Counting the line with "white cap [281,103,369,165]" as the last one, copy out the lines of the data exactly from the first onward.

**Data:**
-- Opening Marker --

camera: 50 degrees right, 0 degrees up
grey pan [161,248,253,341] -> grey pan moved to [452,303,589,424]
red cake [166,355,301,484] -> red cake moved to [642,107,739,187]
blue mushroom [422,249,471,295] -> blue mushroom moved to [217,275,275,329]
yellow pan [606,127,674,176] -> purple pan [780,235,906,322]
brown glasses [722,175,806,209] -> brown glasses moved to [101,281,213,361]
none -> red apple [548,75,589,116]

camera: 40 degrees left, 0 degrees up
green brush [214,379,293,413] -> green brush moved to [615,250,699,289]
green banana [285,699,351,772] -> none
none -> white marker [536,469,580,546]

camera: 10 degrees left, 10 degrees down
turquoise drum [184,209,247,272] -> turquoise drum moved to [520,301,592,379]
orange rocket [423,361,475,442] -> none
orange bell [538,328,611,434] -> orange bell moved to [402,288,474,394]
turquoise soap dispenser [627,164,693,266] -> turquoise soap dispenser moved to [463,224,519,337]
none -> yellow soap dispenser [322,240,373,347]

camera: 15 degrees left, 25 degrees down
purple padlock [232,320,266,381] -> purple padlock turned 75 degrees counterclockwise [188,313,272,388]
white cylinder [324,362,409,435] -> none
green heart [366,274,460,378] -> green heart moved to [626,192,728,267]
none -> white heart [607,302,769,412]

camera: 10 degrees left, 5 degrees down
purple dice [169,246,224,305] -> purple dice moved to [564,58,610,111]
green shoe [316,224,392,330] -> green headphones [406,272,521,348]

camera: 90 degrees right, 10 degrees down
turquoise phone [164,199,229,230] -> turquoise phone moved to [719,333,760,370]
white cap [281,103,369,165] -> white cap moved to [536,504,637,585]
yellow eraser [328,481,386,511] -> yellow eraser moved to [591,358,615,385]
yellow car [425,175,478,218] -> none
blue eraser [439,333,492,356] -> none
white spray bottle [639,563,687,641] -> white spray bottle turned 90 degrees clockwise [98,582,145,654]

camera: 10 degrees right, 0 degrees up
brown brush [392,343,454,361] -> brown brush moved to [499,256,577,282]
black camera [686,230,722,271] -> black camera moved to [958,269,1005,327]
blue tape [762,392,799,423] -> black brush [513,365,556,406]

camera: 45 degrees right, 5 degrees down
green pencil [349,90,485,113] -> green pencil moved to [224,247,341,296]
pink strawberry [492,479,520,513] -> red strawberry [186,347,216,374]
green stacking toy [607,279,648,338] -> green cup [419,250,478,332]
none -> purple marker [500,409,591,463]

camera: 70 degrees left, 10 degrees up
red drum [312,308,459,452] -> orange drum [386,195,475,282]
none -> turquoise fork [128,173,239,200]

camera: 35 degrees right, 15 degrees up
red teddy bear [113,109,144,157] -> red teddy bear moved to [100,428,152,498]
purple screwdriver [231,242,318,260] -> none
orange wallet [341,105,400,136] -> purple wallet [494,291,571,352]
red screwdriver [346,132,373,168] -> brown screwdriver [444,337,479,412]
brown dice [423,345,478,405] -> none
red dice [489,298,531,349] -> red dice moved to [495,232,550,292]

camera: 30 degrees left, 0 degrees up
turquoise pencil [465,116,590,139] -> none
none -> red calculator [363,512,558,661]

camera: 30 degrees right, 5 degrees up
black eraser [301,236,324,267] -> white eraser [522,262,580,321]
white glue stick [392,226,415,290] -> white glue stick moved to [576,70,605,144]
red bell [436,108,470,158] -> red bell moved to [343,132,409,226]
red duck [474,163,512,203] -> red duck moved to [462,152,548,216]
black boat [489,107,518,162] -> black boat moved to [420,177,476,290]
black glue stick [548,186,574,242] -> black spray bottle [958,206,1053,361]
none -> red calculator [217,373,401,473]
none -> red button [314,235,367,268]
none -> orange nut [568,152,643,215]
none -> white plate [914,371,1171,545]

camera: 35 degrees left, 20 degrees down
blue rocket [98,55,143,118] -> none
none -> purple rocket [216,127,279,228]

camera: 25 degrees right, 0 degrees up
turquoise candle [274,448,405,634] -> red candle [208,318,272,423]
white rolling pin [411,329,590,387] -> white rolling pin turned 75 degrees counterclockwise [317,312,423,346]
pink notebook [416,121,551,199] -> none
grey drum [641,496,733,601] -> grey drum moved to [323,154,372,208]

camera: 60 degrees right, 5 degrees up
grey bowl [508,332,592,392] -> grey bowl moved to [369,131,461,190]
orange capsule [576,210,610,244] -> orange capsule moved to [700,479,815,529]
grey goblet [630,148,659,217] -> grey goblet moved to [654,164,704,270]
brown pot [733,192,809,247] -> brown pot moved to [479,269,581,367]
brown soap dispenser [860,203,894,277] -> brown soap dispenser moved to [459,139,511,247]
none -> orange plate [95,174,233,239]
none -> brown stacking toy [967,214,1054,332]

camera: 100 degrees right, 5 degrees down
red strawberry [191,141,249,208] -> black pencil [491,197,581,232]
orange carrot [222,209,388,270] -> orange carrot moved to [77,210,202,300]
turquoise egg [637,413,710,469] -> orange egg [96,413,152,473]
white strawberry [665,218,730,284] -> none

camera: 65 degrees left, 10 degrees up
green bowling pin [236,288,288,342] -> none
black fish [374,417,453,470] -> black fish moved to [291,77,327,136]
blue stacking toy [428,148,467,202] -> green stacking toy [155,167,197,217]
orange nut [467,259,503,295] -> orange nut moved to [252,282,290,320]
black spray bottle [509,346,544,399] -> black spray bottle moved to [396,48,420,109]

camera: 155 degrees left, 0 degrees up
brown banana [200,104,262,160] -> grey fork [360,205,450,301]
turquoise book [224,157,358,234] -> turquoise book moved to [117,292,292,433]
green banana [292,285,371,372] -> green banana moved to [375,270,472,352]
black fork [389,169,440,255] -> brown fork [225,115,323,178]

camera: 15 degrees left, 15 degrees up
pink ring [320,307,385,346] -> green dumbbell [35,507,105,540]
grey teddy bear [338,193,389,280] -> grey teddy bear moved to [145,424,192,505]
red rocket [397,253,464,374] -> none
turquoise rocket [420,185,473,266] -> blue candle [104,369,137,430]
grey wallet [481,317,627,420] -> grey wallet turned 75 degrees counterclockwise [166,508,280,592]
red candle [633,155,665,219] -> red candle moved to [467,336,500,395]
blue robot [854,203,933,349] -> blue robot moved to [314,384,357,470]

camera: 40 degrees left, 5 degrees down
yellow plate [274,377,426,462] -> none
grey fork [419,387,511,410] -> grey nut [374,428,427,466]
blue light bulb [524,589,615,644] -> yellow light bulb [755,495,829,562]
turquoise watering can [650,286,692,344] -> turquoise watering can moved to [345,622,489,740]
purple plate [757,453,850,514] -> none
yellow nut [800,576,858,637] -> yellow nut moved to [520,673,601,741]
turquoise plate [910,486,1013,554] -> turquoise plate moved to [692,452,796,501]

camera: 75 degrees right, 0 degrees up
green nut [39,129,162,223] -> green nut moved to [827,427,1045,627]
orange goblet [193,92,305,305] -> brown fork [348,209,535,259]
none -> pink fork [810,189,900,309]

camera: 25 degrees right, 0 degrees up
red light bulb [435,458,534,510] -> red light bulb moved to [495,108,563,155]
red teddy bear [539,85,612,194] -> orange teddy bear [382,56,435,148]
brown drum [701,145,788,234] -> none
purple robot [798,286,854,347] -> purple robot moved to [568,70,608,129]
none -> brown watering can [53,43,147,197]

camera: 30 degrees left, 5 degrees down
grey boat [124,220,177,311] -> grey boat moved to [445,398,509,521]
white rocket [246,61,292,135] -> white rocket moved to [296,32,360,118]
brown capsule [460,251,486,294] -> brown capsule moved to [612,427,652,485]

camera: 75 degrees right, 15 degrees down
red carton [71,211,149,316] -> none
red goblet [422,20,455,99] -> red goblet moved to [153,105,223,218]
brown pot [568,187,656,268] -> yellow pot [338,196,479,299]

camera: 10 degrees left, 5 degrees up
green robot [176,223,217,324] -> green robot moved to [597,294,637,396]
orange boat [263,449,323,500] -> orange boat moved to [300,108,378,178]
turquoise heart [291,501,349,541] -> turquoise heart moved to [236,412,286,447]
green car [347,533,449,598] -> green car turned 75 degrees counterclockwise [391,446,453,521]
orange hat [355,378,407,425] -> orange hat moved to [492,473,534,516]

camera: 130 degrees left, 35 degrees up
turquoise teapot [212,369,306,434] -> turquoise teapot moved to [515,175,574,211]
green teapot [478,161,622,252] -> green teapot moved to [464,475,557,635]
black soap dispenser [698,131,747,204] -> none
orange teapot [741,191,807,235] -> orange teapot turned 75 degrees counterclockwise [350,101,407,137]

-- Closing Marker --

**Task response:**
camera: 50 degrees right, 0 degrees up
grey pan [161,248,253,341] -> grey pan moved to [452,303,589,424]
red cake [166,355,301,484] -> red cake moved to [642,107,739,187]
blue mushroom [422,249,471,295] -> blue mushroom moved to [217,275,275,329]
yellow pan [606,127,674,176] -> purple pan [780,235,906,322]
brown glasses [722,175,806,209] -> brown glasses moved to [101,281,213,361]
none -> red apple [548,75,589,116]

camera: 40 degrees left, 0 degrees up
green brush [214,379,293,413] -> green brush moved to [615,250,699,289]
green banana [285,699,351,772] -> none
none -> white marker [536,469,580,546]

camera: 10 degrees left, 10 degrees down
turquoise drum [184,209,247,272] -> turquoise drum moved to [520,301,592,379]
orange rocket [423,361,475,442] -> none
orange bell [538,328,611,434] -> orange bell moved to [402,288,474,394]
turquoise soap dispenser [627,164,693,266] -> turquoise soap dispenser moved to [463,224,519,337]
none -> yellow soap dispenser [322,240,373,347]

camera: 15 degrees left, 25 degrees down
purple padlock [232,320,266,381] -> purple padlock turned 75 degrees counterclockwise [188,313,272,388]
white cylinder [324,362,409,435] -> none
green heart [366,274,460,378] -> green heart moved to [626,192,728,267]
none -> white heart [607,302,769,412]

camera: 10 degrees left, 5 degrees down
purple dice [169,246,224,305] -> purple dice moved to [564,58,610,111]
green shoe [316,224,392,330] -> green headphones [406,272,521,348]

camera: 90 degrees right, 10 degrees down
turquoise phone [164,199,229,230] -> turquoise phone moved to [719,333,760,370]
white cap [281,103,369,165] -> white cap moved to [536,504,637,585]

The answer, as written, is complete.